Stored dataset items
========================================================================
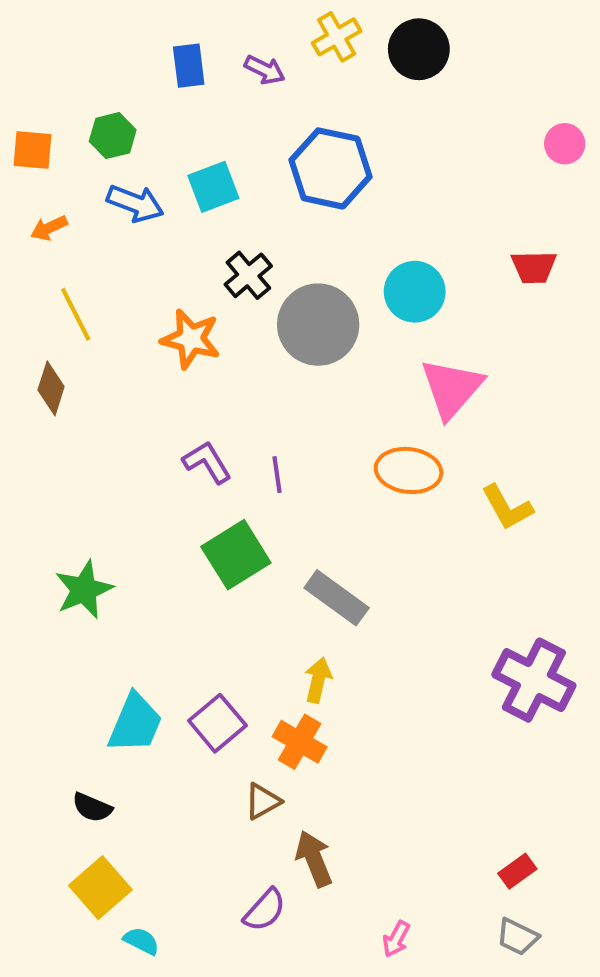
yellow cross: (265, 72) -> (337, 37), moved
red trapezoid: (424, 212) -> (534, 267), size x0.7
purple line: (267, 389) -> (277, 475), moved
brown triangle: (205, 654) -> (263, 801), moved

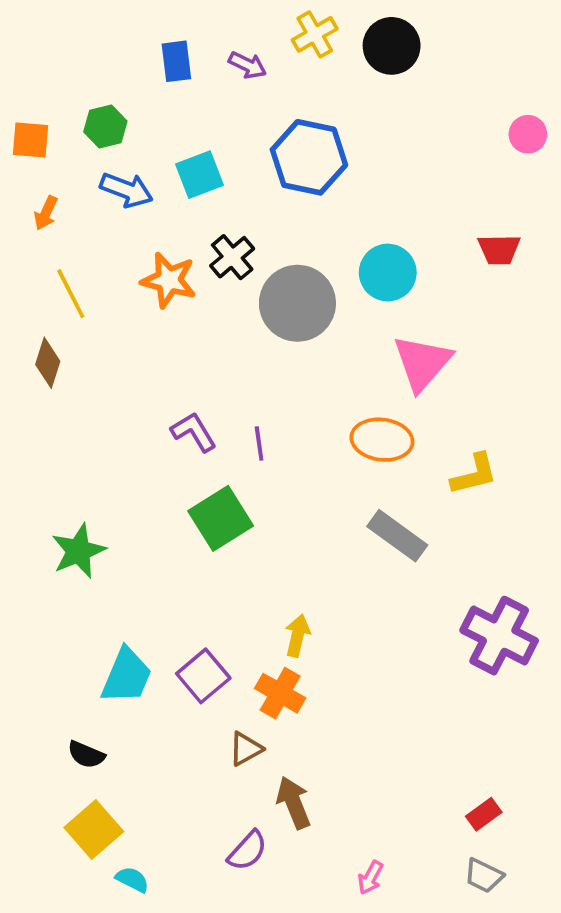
orange arrow: (49, 228) -> (46, 213), turned -40
orange star: (191, 339) -> (169, 280), moved
yellow L-shape: (507, 507) -> (474, 474), turned -75
gray rectangle: (337, 598) -> (397, 536), moved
========================================================================
# Directive
Go through the records line by line and count those that contain the string "moved". Answer with the count alone.

# Exercise answer
5